*** Opening Dataset records ***
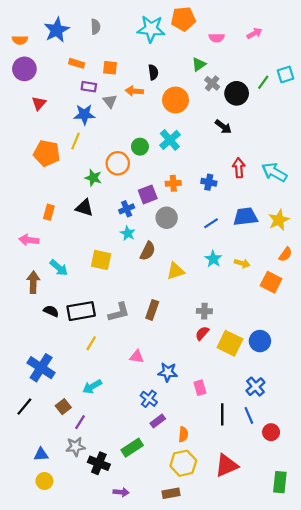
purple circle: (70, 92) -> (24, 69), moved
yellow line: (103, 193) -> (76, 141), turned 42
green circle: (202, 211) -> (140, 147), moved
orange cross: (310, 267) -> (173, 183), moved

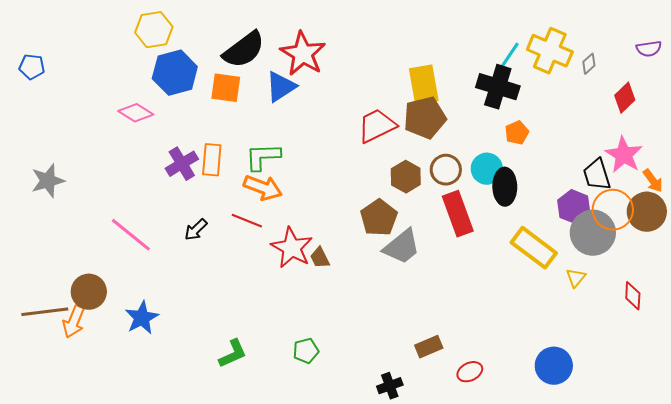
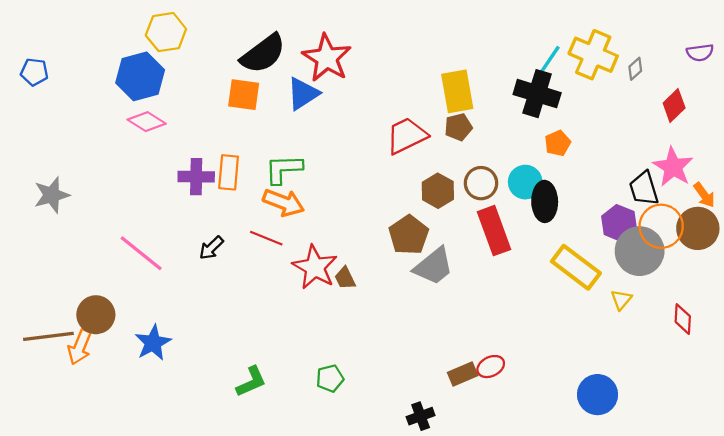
blue hexagon: (175, 73) -> (140, 76), moved
brown pentagon: (425, 118) -> (458, 127), size x0.6
purple cross: (182, 164) -> (196, 177), turned 32
red ellipse: (470, 372) -> (491, 367), moved

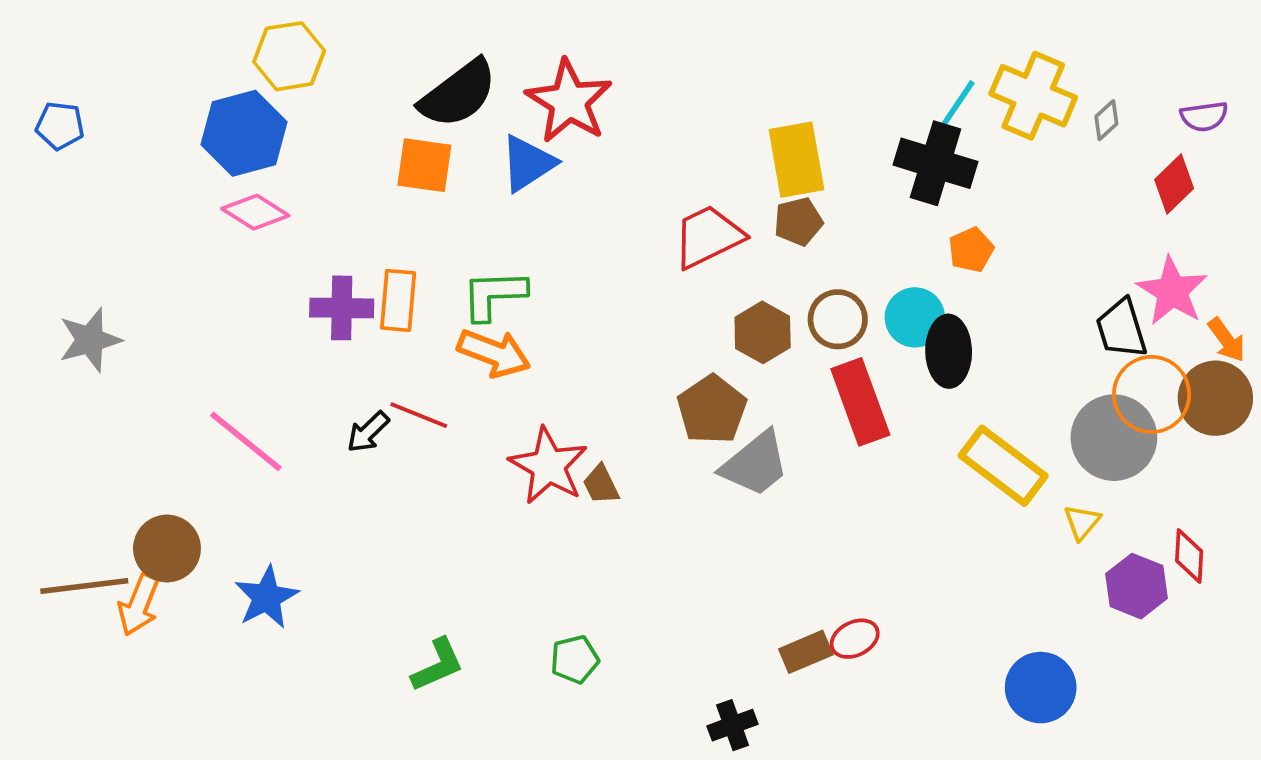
purple semicircle: (700, 53) -> (1204, 116), moved
purple hexagon: (619, 223) -> (1136, 586), moved
red line: (266, 238) -> (419, 415), moved

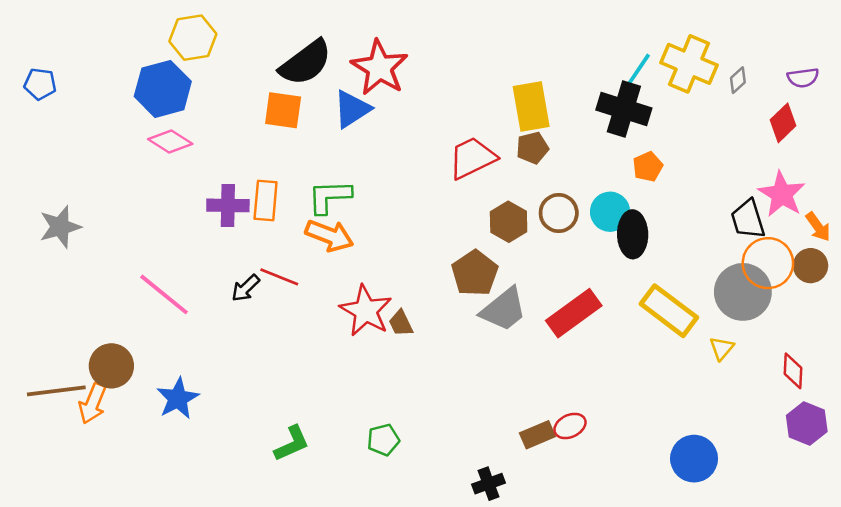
brown circle: (1215, 398) -> (811, 266), size x0.7
red rectangle: (860, 402) -> (574, 313), moved, turned 74
purple hexagon: (1136, 586) -> (807, 423), moved

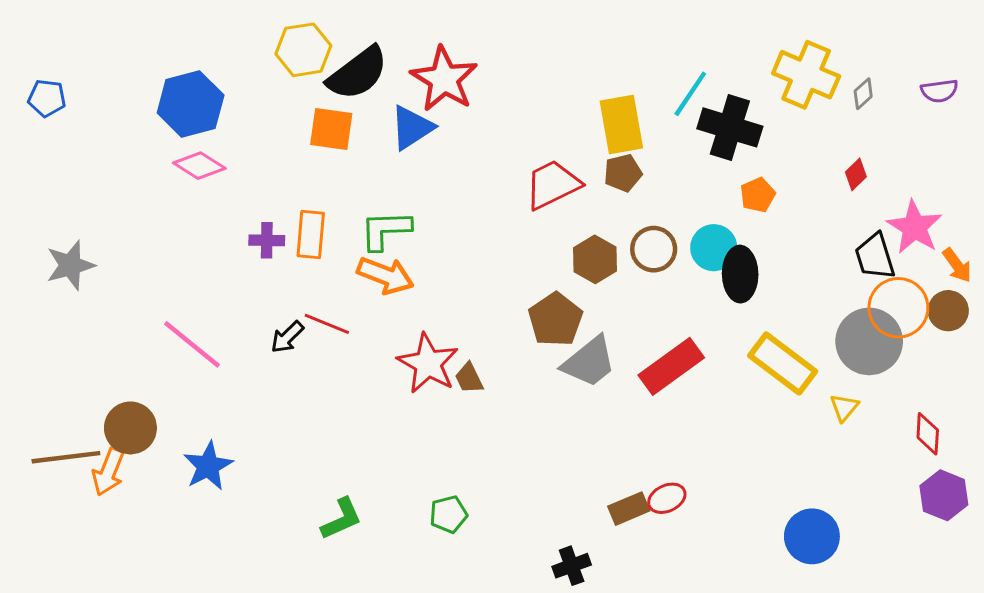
yellow hexagon: (193, 38) -> (303, 50), moved
cyan line: (636, 73) -> (690, 94), moved
red diamond: (783, 123) -> (856, 174), moved, size x0.7
purple cross: (228, 205) -> (267, 240), size x0.7

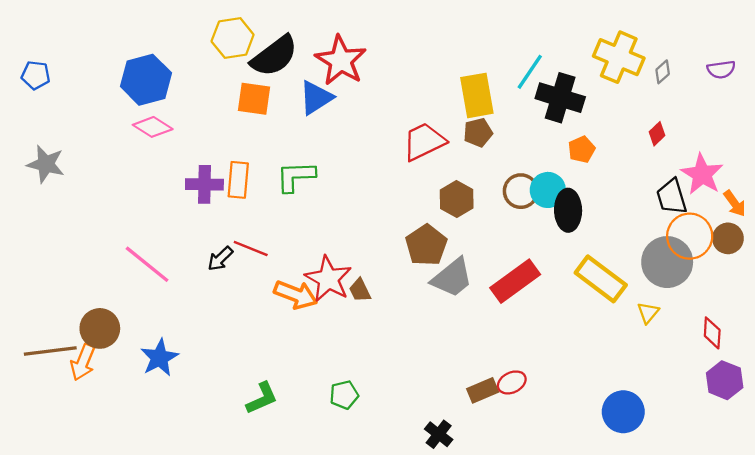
purple cross: (267, 240) -> (204, 184), size x1.4
brown circle: (654, 249) -> (521, 191), moved
gray star: (70, 265) -> (46, 164), moved, turned 30
orange arrow: (385, 275) -> (296, 295), moved
black cross: (572, 566) -> (439, 434), turned -32

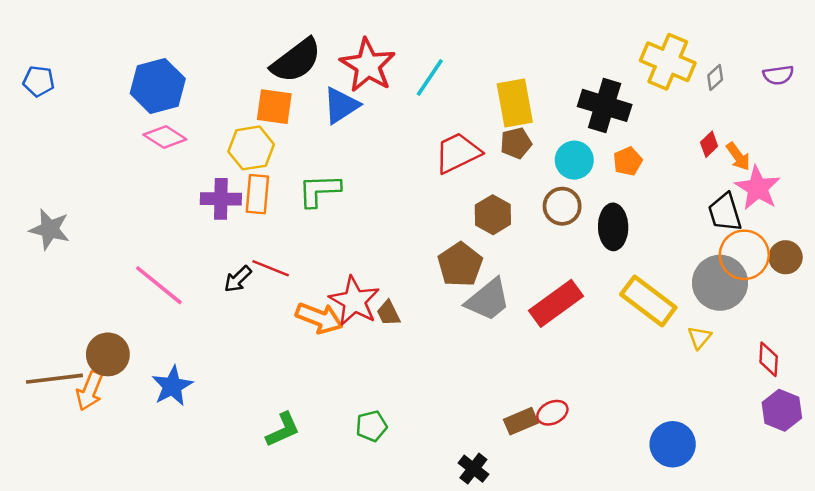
yellow hexagon: (233, 38) -> (251, 148), moved
cyan line: (530, 72) -> (430, 77), moved
gray star: (46, 164) -> (50, 229), moved
cyan circle: (548, 190) -> (574, 160), moved
orange arrow: (735, 203) -> (738, 156), moved

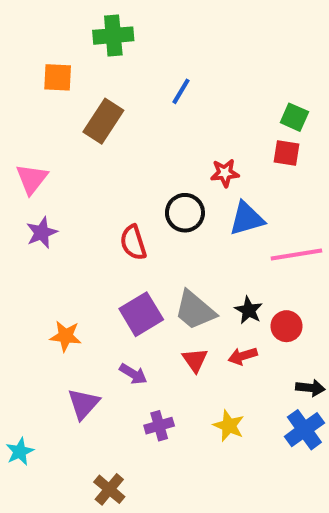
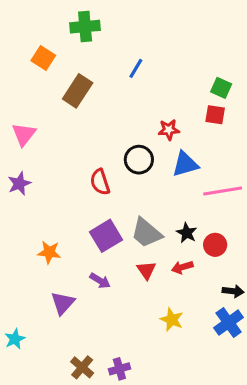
orange square: (58, 77) -> (43, 58), turned 30
purple star: (42, 233) -> (19, 184), moved
purple cross: (159, 426) -> (119, 369), moved

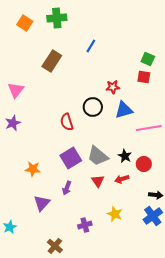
orange square: (43, 58) -> (25, 23), moved
purple arrow: (100, 281) -> (67, 188), turned 80
purple cross: (119, 369) -> (85, 225), moved

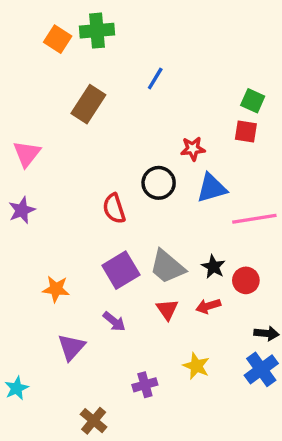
orange square: (25, 23) -> (58, 39), moved
purple arrow: (67, 188) -> (114, 321), turned -72

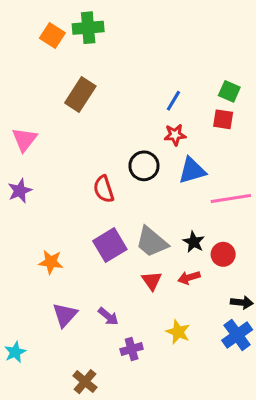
blue line: (155, 78) -> (173, 101), moved
purple arrow: (114, 321) -> (108, 316), moved

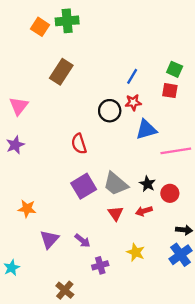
black circle: (144, 166) -> (110, 111), moved
orange star: (51, 262) -> (27, 209), moved

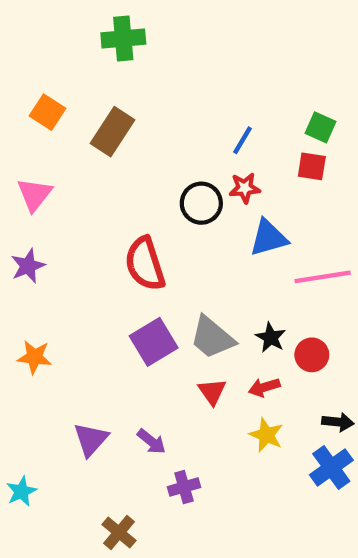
orange square: (40, 27) -> (47, 112), moved
red semicircle: (79, 144) -> (145, 264), size x1.4
orange star: (27, 209) -> (34, 357), moved
yellow star: (136, 252) -> (266, 435), moved

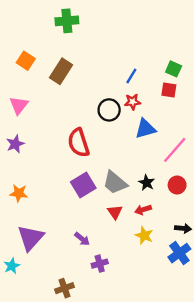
pink line: (323, 277) -> (175, 150), turned -40
red circle: (312, 355) -> (177, 185), moved
purple triangle: (91, 439) -> (30, 238), moved, size x1.4
brown cross: (119, 533) -> (65, 288), turned 30

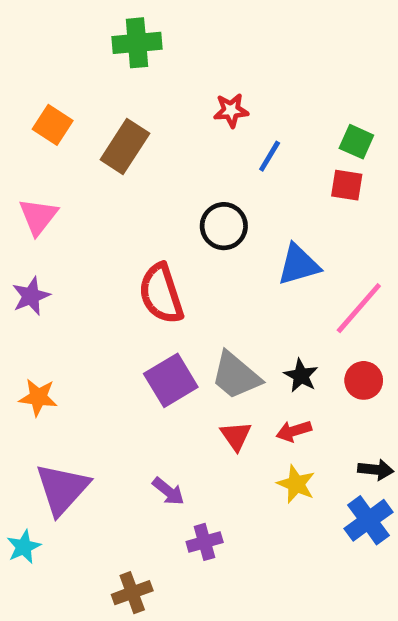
red star: (133, 102) -> (231, 110), moved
*** Closing Dataset records ***
In the data above, take the line with "orange cross: (310, 267) -> (173, 183), moved", the line with "purple hexagon: (1136, 586)", and every line between, and set them down exactly without pictures.

orange cross: (310, 267) -> (173, 183), moved

blue hexagon: (175, 73) -> (140, 76), moved
brown pentagon: (425, 118) -> (458, 127), size x0.6
purple cross: (182, 164) -> (196, 177), turned 32
red ellipse: (470, 372) -> (491, 367), moved

purple semicircle: (700, 53) -> (1204, 116), moved
purple hexagon: (619, 223) -> (1136, 586), moved
red line: (266, 238) -> (419, 415), moved

brown circle: (1215, 398) -> (811, 266), size x0.7
red rectangle: (860, 402) -> (574, 313), moved, turned 74
purple hexagon: (1136, 586) -> (807, 423), moved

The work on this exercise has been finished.